Reproduce exactly the lines from the line containing "U18: AND (in" through the last line of the listing, and no others.

+ + +

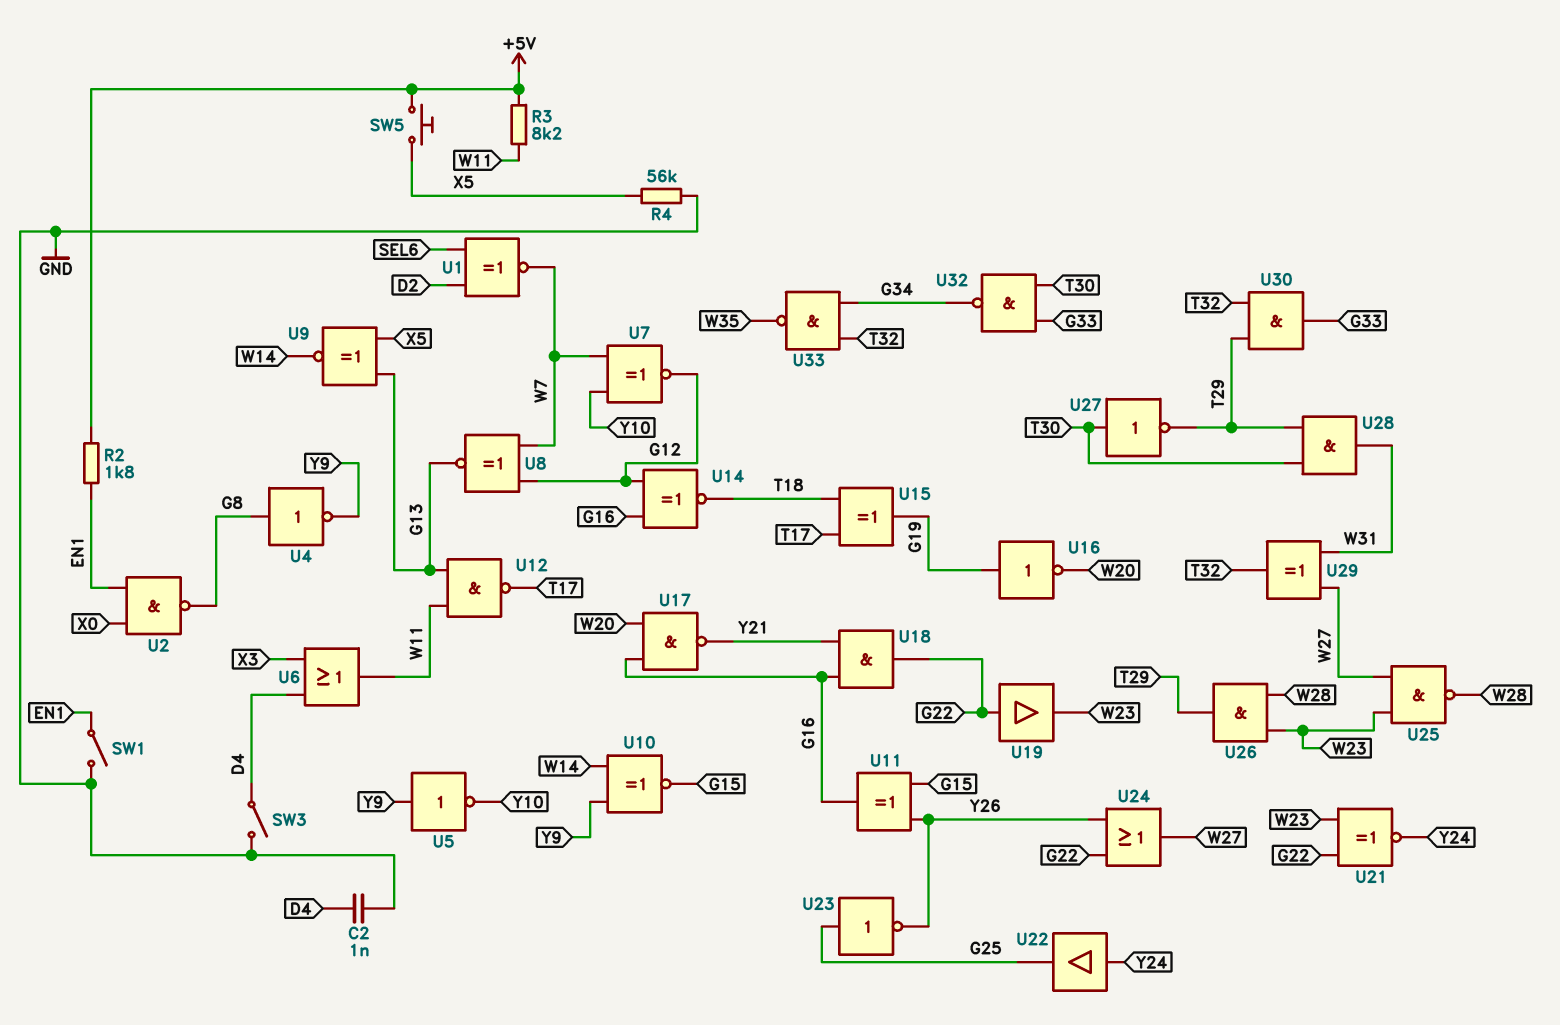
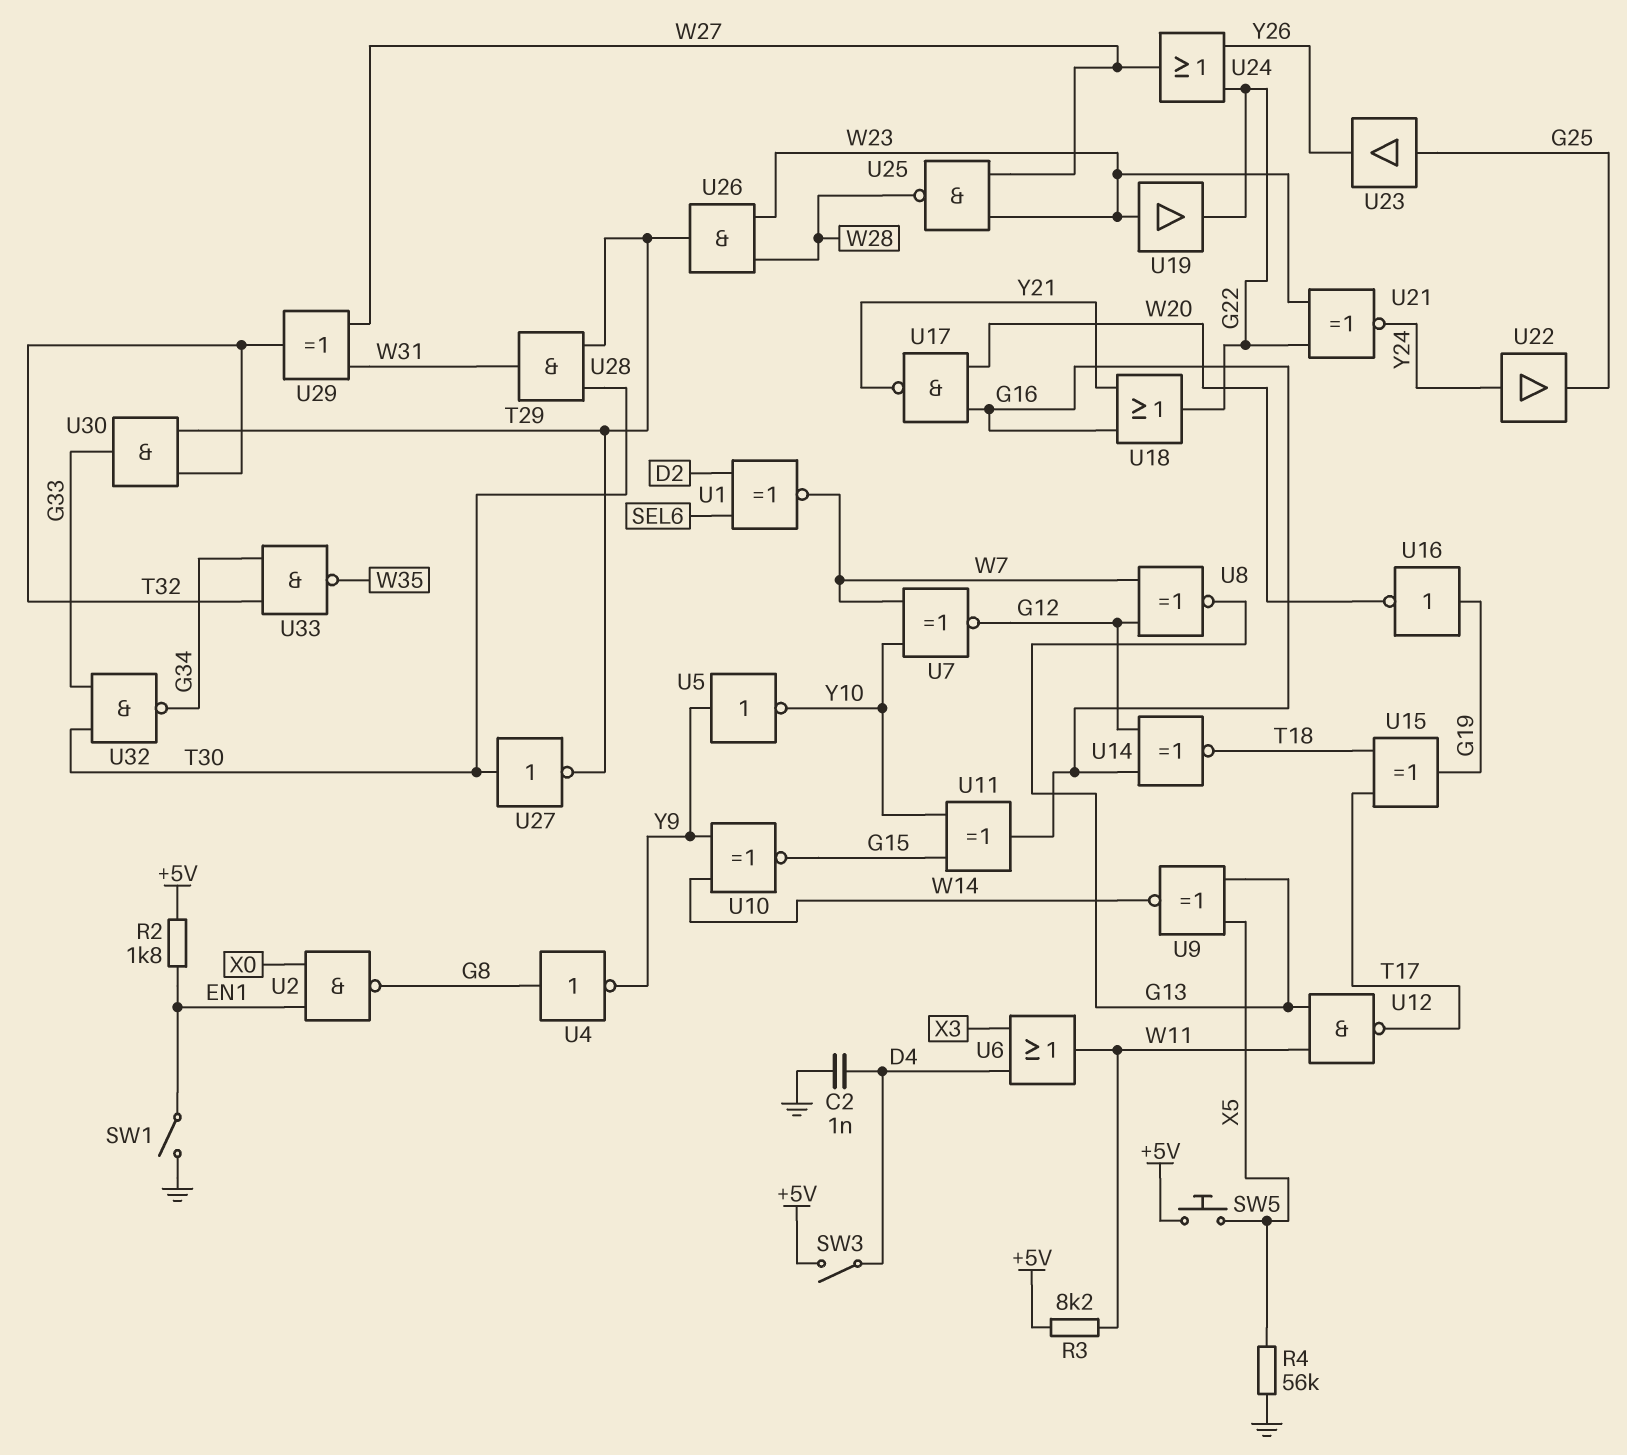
SW3: switch (D4, GND) -> switch (+5V, D4)
U11: XOR (in G15, in Y26, out G16) -> XOR (in G15, in Y10, out G16)
U18: AND (in G16, in Y21, out G22) -> OR (in G16, in Y21, out G22)
U19: buffer (in G22, out W23) -> buffer (in W23, out G22)
U23: NOT (in G25, out Y26) -> buffer (in G25, out Y26)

+ + +

> [RESULT OF THIS EXERCISE]:
U18: AND (in G16, in Y21, out G22) -> OR (in G16, in Y21, out G22)
U19: buffer (in G22, out W23) -> buffer (in W23, out G22)
U23: NOT (in G25, out Y26) -> buffer (in G25, out Y26)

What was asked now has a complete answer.